-- Problem --
Please write out all the data that follows exactly, without the pictures.

-- Available data --
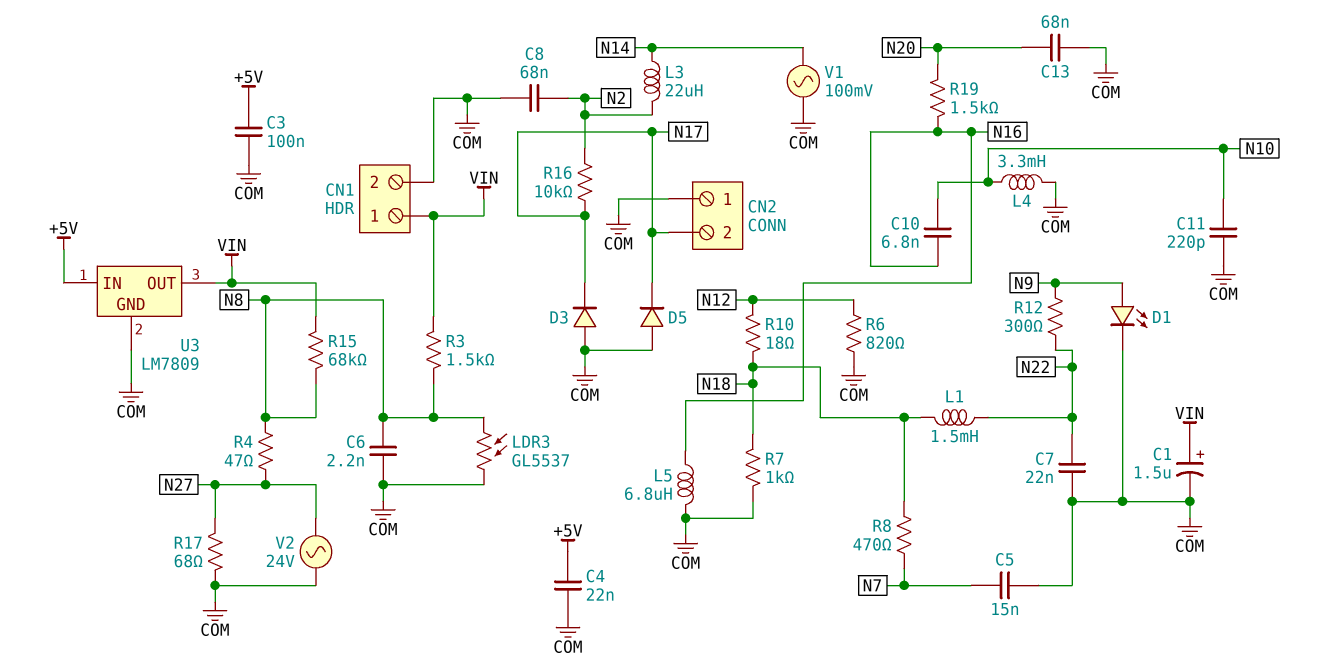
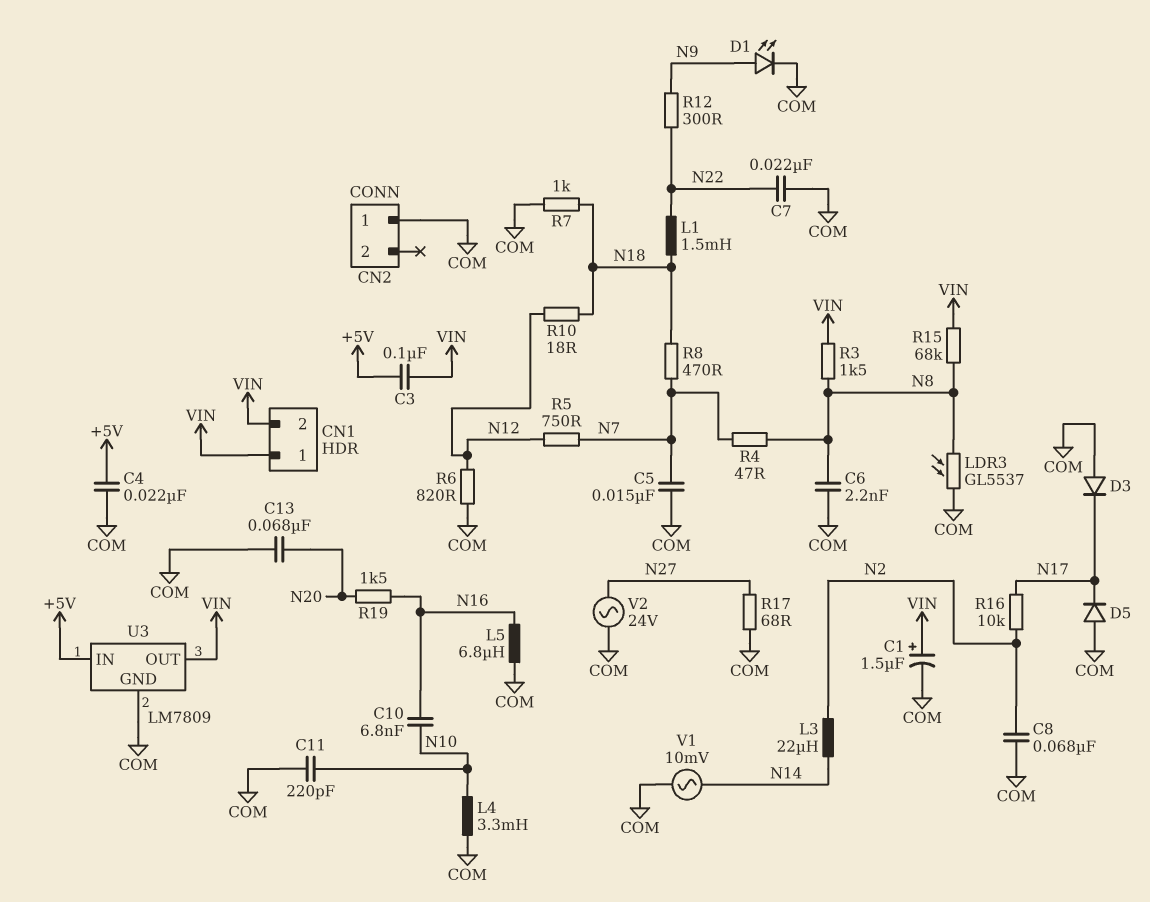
C3: 100nF (+5V, COM) -> 100nF (+5V, VIN)
CN1 pin 2: COM -> VIN
CN2 pin 2: N17 -> none
R4: 47 (N8, N27) -> 47 (N7, N8)
R5: none -> 750 (N7, N12)
V1: AC 100mV (COM, N14) -> AC 10mV (COM, N14)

-- Written reply --
C3: 100nF (+5V, COM) -> 100nF (+5V, VIN)
CN1 pin 2: COM -> VIN
CN2 pin 2: N17 -> none
R4: 47 (N8, N27) -> 47 (N7, N8)
R5: none -> 750 (N7, N12)
V1: AC 100mV (COM, N14) -> AC 10mV (COM, N14)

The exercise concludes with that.